_EXERCISE BRIEF_
What is needed here is an exact repetition of the records below, beginning at the line that has "brown pear [463,799,526,879]" and stopping after the line that has "camera: 10 degrees left, 10 degrees up".

··· RECORDS PROVIDED

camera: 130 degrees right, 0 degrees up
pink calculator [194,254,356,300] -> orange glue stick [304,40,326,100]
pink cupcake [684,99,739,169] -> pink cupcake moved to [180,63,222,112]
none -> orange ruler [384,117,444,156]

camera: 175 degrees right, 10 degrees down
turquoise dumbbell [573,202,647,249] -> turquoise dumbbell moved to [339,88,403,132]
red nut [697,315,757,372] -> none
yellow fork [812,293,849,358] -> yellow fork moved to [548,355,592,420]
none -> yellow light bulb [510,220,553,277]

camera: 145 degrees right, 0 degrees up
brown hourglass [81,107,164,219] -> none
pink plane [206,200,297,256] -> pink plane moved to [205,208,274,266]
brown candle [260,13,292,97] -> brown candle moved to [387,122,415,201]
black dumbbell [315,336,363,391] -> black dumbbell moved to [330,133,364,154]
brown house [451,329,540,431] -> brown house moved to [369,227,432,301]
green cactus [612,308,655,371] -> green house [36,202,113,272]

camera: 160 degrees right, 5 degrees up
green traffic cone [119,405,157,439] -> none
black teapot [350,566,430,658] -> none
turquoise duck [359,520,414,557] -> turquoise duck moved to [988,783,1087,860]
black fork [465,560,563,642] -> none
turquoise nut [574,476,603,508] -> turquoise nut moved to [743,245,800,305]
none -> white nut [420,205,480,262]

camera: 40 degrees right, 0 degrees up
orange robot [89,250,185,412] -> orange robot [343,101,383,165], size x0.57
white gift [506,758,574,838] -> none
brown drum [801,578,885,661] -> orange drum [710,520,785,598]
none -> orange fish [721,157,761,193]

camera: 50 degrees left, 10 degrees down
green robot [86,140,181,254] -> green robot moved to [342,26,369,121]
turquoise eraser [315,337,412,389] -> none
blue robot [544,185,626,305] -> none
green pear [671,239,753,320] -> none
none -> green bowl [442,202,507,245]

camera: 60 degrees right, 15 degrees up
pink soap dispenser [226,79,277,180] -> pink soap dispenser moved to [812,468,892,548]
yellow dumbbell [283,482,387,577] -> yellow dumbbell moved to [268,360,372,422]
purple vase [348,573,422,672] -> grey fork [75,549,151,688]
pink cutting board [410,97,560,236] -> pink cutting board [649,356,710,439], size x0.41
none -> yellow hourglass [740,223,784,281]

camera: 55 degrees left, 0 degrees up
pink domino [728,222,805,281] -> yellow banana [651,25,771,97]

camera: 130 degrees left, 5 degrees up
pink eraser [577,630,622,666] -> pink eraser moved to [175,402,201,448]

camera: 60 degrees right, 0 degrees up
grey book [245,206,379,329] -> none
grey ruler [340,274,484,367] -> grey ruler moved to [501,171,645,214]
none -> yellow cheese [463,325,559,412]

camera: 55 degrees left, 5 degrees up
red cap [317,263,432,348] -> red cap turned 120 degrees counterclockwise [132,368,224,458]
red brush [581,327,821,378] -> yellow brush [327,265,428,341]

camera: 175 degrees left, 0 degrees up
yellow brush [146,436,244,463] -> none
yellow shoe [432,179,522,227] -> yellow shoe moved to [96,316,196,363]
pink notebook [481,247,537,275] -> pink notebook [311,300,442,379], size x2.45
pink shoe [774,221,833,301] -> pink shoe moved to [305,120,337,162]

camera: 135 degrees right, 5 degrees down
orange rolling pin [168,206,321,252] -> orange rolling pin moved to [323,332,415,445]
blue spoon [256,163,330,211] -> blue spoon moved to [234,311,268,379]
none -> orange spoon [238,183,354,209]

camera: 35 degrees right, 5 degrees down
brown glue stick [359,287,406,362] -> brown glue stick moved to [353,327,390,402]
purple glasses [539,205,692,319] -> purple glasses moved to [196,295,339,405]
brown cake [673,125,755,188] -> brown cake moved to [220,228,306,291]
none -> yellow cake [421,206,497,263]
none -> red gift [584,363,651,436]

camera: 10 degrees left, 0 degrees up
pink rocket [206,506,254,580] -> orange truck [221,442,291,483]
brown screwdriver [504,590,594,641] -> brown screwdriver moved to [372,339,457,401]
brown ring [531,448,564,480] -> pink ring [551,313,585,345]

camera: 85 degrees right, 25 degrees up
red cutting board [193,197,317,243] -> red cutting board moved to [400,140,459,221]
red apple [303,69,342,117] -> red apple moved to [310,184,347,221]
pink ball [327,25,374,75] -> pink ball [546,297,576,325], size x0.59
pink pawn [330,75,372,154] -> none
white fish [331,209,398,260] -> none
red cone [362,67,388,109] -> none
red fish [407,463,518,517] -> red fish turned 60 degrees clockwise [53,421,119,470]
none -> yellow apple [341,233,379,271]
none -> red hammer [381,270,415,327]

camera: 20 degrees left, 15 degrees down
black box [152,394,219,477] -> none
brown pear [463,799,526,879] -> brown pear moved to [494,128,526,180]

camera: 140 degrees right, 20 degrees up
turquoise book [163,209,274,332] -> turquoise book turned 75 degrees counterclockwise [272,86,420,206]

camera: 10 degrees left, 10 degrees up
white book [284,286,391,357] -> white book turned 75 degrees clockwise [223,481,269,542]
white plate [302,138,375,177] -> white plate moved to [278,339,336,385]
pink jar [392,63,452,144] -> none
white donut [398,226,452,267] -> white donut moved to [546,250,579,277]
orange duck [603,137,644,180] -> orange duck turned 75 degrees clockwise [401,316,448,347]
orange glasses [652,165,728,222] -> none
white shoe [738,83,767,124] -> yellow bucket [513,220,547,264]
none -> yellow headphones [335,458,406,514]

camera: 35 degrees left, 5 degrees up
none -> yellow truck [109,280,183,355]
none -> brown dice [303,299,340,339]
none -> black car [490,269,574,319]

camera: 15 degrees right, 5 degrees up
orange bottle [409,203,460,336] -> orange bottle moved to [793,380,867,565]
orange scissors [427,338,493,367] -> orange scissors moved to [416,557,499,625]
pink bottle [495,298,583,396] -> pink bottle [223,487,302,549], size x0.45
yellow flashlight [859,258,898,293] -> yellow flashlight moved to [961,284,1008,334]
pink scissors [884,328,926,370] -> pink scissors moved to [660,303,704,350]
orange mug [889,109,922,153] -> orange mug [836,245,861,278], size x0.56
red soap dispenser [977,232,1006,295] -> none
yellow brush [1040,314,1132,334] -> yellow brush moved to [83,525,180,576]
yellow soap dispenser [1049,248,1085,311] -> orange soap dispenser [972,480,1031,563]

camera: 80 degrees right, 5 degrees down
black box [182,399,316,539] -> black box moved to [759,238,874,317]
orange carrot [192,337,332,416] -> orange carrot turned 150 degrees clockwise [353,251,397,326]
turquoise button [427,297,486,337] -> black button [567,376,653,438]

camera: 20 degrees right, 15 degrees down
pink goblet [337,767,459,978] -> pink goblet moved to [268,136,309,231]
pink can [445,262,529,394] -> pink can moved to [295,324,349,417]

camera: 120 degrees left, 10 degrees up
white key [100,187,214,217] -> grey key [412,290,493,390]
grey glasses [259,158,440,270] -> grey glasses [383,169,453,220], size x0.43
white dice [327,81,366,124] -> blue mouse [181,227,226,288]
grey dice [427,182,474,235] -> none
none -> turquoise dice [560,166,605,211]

······

_RESULT_
brown pear [463,799,526,879] -> brown pear moved to [494,128,526,180]

camera: 140 degrees right, 20 degrees up
turquoise book [163,209,274,332] -> turquoise book turned 75 degrees counterclockwise [272,86,420,206]

camera: 10 degrees left, 10 degrees up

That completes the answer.